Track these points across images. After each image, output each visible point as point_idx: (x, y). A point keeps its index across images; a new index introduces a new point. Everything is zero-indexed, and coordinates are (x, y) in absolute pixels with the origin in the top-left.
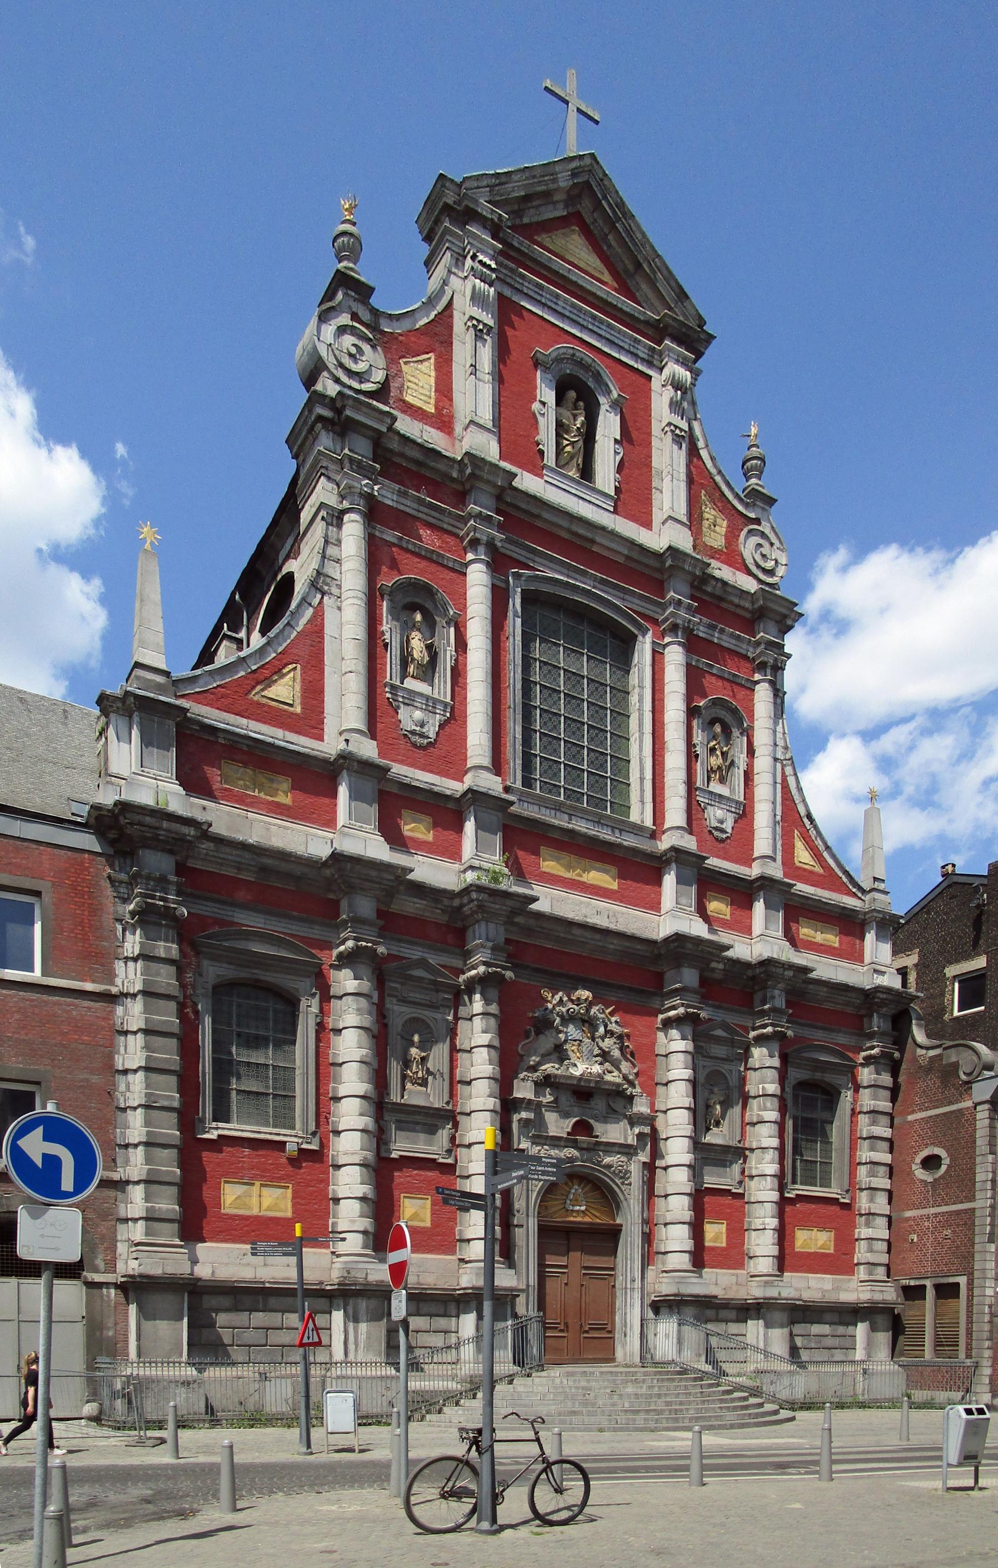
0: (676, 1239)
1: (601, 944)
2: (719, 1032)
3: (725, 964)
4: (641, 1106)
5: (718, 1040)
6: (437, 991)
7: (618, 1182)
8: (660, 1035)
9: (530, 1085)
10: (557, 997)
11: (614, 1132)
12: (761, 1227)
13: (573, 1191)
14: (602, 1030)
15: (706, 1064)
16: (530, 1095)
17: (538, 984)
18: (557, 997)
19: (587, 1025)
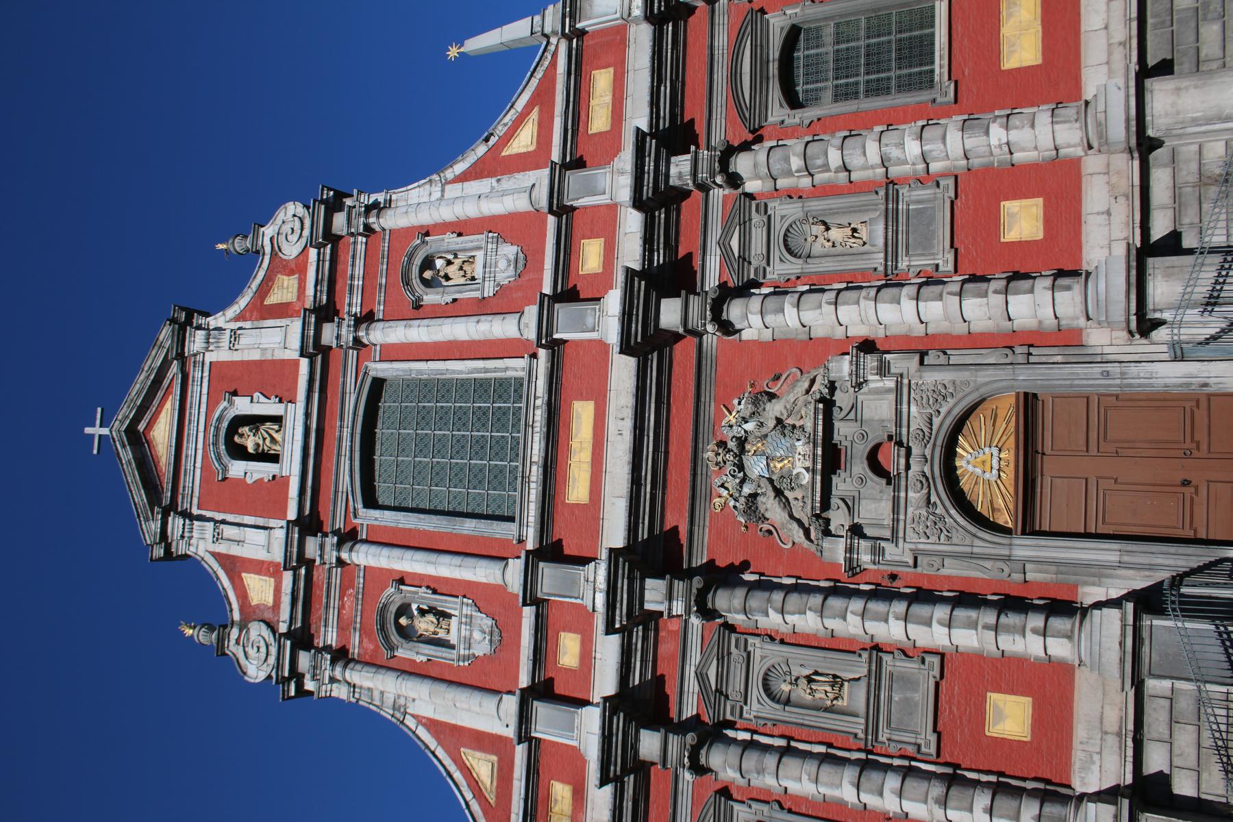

+++

**Cosa fare**
Riscrivi l'elenco qui sopra mettendo "upper-left" al posto di "top-left" e lasciando tutto il resto com'è. Togli le righe delle immagini.

**Risposta**
Track these points across images. After each image, output each visible point as point_idx: (x, y). A point keeps its index across images; a new index introduces a new point. Everything is zero-indexed, and coordinates are (x, y) in absolute pixels with the origin in the upper-left.
0: (676, 1239)
1: (601, 944)
2: (719, 1032)
3: (725, 964)
4: (641, 1106)
5: (718, 1040)
6: (437, 991)
7: (618, 1182)
8: (660, 1035)
9: (530, 1085)
10: (557, 997)
11: (614, 1132)
12: (761, 1227)
13: (573, 1191)
14: (602, 1030)
15: (706, 1064)
16: (530, 1095)
17: (538, 984)
18: (557, 997)
19: (587, 1025)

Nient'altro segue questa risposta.